### WORK REQUEST
Every word of the listing should be reproduced without alteration.

....

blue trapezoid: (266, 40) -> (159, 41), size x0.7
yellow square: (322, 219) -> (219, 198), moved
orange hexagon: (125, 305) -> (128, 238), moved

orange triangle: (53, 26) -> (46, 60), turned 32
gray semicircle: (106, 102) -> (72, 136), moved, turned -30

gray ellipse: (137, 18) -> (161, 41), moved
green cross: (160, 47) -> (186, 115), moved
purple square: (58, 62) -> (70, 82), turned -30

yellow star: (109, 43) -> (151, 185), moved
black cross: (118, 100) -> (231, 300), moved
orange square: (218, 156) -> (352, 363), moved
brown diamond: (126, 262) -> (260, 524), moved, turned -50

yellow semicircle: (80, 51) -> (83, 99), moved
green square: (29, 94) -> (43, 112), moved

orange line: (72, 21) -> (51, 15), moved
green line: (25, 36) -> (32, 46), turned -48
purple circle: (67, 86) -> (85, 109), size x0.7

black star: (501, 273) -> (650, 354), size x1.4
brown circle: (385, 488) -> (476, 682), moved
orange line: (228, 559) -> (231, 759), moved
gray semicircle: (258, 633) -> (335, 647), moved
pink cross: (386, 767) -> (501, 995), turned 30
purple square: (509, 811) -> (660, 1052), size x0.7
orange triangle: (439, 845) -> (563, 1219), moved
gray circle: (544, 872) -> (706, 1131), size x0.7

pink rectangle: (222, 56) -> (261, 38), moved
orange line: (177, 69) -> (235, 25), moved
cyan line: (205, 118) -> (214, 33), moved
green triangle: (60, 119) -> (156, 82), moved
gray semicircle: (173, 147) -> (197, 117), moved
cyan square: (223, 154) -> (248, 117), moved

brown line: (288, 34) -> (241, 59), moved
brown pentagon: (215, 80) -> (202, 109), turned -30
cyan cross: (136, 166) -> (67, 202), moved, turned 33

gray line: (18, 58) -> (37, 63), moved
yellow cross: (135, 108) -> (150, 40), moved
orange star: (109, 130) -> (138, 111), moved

....

### ANSWER TO THE PROBLEM
blue trapezoid: (266, 40) -> (159, 41), size x0.7
yellow square: (322, 219) -> (219, 198), moved
orange hexagon: (125, 305) -> (128, 238), moved

orange triangle: (53, 26) -> (46, 60), turned 32
gray semicircle: (106, 102) -> (72, 136), moved, turned -30

gray ellipse: (137, 18) -> (161, 41), moved
green cross: (160, 47) -> (186, 115), moved
purple square: (58, 62) -> (70, 82), turned -30

yellow star: (109, 43) -> (151, 185), moved
black cross: (118, 100) -> (231, 300), moved
orange square: (218, 156) -> (352, 363), moved
brown diamond: (126, 262) -> (260, 524), moved, turned -50

yellow semicircle: (80, 51) -> (83, 99), moved
green square: (29, 94) -> (43, 112), moved

orange line: (72, 21) -> (51, 15), moved
green line: (25, 36) -> (32, 46), turned -48
purple circle: (67, 86) -> (85, 109), size x0.7

black star: (501, 273) -> (650, 354), size x1.4
brown circle: (385, 488) -> (476, 682), moved
orange line: (228, 559) -> (231, 759), moved
gray semicircle: (258, 633) -> (335, 647), moved
pink cross: (386, 767) -> (501, 995), turned 30
purple square: (509, 811) -> (660, 1052), size x0.7
orange triangle: (439, 845) -> (563, 1219), moved
gray circle: (544, 872) -> (706, 1131), size x0.7

pink rectangle: (222, 56) -> (261, 38), moved
orange line: (177, 69) -> (235, 25), moved
cyan line: (205, 118) -> (214, 33), moved
green triangle: (60, 119) -> (156, 82), moved
gray semicircle: (173, 147) -> (197, 117), moved
cyan square: (223, 154) -> (248, 117), moved

brown line: (288, 34) -> (241, 59), moved
brown pentagon: (215, 80) -> (202, 109), turned -30
cyan cross: (136, 166) -> (67, 202), moved, turned 33

gray line: (18, 58) -> (37, 63), moved
yellow cross: (135, 108) -> (150, 40), moved
orange star: (109, 130) -> (138, 111), moved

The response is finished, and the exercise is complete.